▶ **WHAT YOU ARE ASKED TO DO**
Lines of the listing that contain "blue" need to be copied.

▶ **DATA RECORDS**
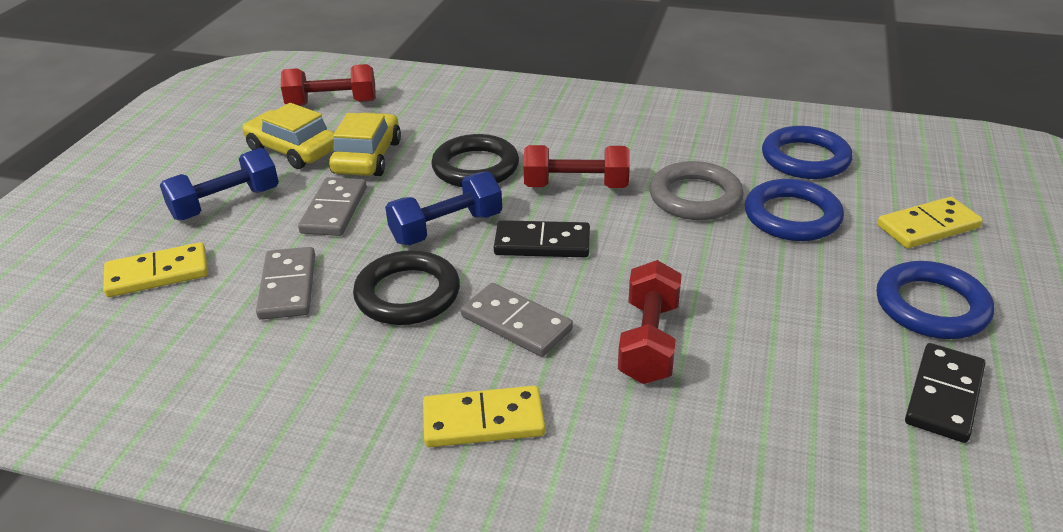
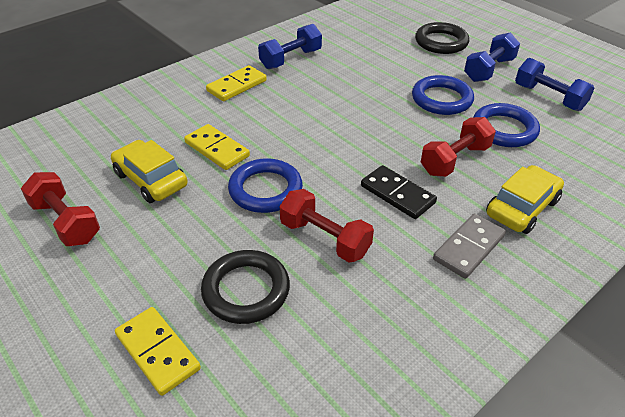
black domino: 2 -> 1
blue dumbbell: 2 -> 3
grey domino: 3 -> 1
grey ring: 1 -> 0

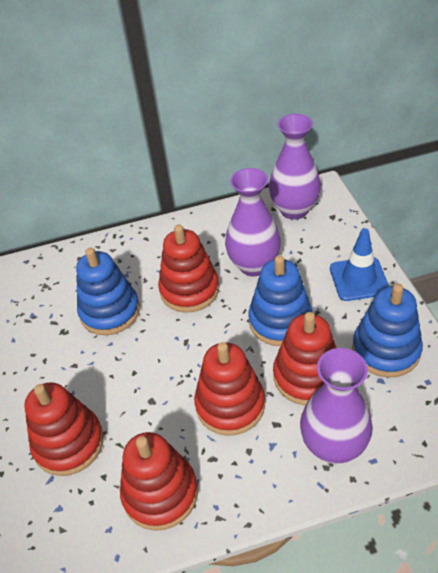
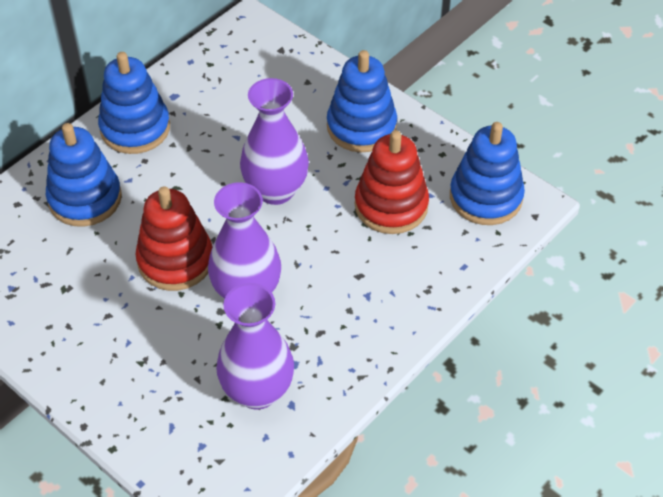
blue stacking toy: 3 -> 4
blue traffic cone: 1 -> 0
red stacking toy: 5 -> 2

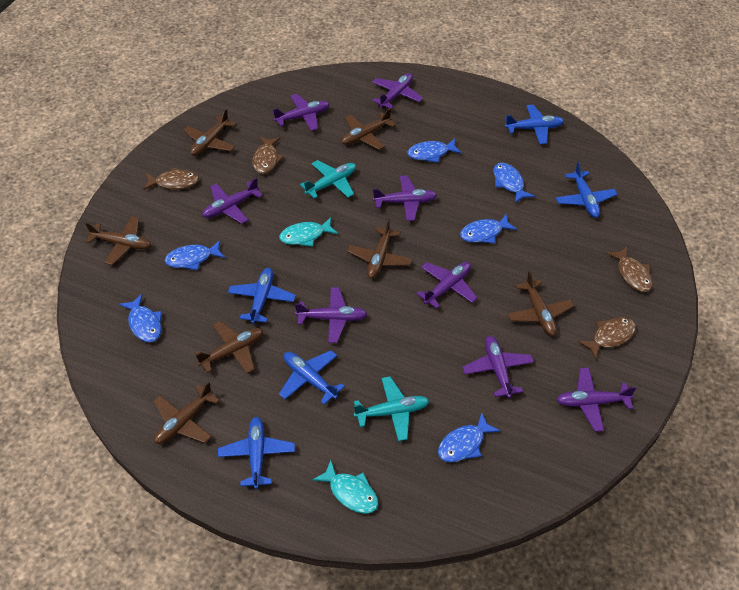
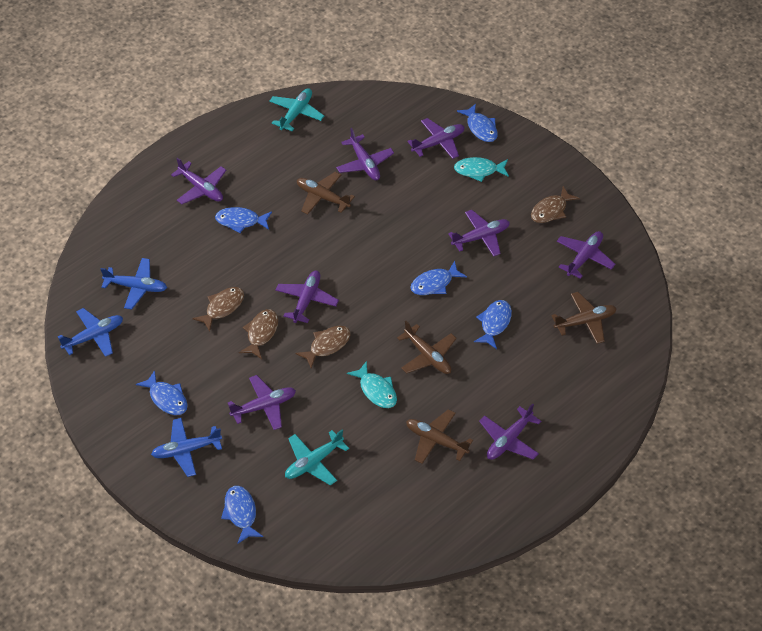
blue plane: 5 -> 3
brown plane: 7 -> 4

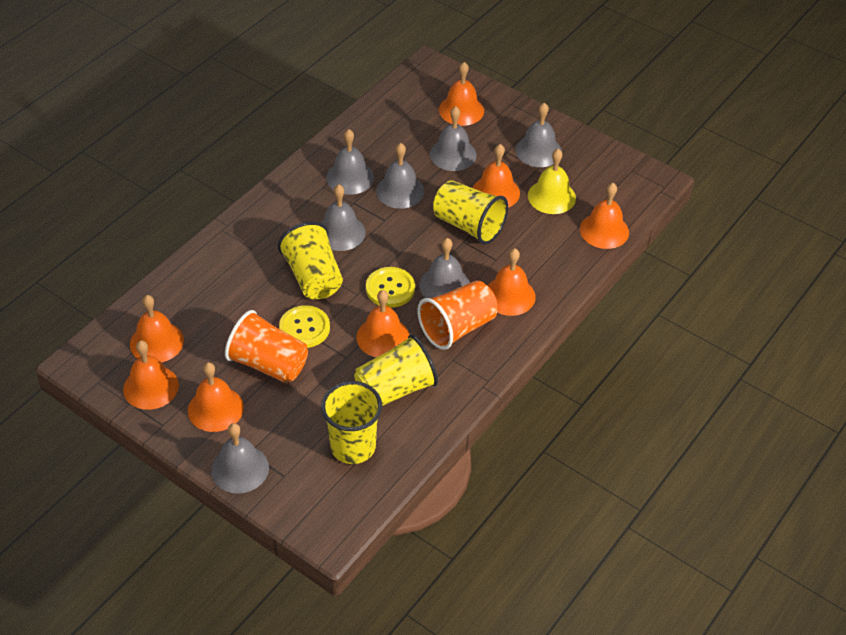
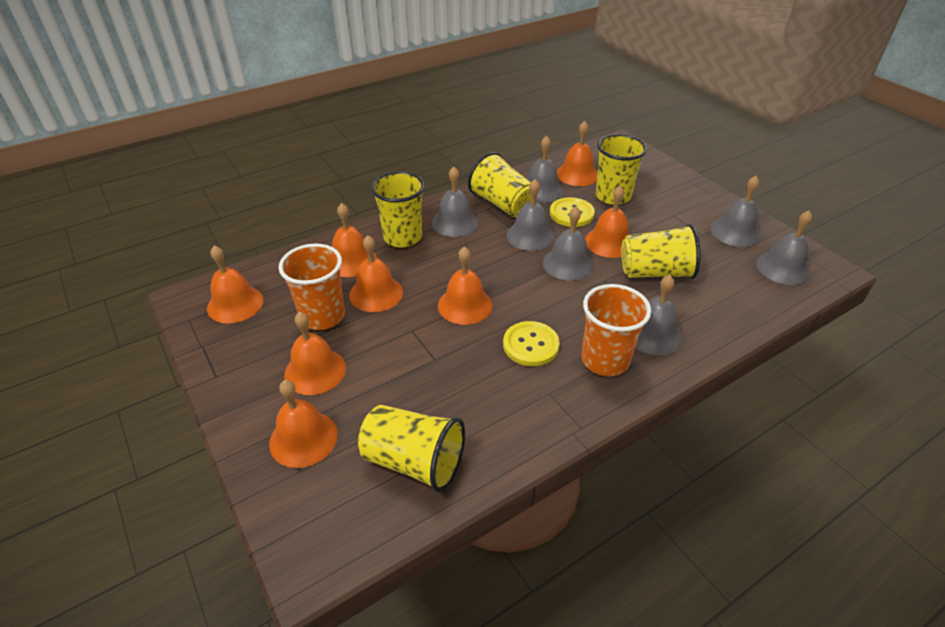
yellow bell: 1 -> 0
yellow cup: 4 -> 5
--
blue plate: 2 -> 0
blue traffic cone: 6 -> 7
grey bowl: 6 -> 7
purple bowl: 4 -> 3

▶ **TASK ANSWER**
blue dumbbell: 2 -> 3
blue stacking toy: 3 -> 4
blue traffic cone: 1 -> 0
blue plane: 5 -> 3
blue plate: 2 -> 0
blue traffic cone: 6 -> 7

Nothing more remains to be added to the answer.